**What you are asked to do:**
Find every line in the records below that holds the word "RELAY", and copy it out.

**********

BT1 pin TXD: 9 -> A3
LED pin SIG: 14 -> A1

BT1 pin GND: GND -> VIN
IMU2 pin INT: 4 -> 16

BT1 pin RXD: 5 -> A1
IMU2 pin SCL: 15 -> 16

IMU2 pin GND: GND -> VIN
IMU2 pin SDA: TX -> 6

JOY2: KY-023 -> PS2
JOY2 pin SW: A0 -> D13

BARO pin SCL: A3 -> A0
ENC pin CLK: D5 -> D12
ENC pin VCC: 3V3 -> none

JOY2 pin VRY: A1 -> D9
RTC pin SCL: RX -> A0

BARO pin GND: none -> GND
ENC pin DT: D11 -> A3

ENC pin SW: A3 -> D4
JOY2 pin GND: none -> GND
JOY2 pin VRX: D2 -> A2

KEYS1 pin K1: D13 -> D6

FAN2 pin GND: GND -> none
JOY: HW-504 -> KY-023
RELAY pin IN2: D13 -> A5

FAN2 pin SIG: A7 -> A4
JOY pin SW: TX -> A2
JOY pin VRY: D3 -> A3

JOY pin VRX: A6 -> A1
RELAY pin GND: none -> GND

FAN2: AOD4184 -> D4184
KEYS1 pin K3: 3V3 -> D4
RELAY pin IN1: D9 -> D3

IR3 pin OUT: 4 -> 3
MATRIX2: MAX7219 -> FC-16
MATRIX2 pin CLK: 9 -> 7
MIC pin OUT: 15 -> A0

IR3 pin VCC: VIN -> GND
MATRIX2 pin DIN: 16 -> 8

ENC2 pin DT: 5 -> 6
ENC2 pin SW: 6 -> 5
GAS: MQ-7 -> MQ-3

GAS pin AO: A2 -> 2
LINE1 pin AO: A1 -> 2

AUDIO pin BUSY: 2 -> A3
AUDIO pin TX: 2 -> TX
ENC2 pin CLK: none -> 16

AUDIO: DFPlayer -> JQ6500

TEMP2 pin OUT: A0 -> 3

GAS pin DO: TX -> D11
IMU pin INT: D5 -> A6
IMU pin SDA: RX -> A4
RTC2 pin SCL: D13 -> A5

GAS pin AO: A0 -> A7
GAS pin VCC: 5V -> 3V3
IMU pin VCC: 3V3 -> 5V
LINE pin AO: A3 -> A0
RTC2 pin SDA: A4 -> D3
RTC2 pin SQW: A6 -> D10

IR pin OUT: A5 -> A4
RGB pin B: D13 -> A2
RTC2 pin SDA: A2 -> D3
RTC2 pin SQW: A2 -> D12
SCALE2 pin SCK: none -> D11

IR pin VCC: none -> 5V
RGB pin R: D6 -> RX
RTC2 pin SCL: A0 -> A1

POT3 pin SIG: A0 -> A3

**********

**Result of this exercise:**
RELAY pin IN2: D13 -> A5
RELAY pin GND: none -> GND
RELAY pin IN1: D9 -> D3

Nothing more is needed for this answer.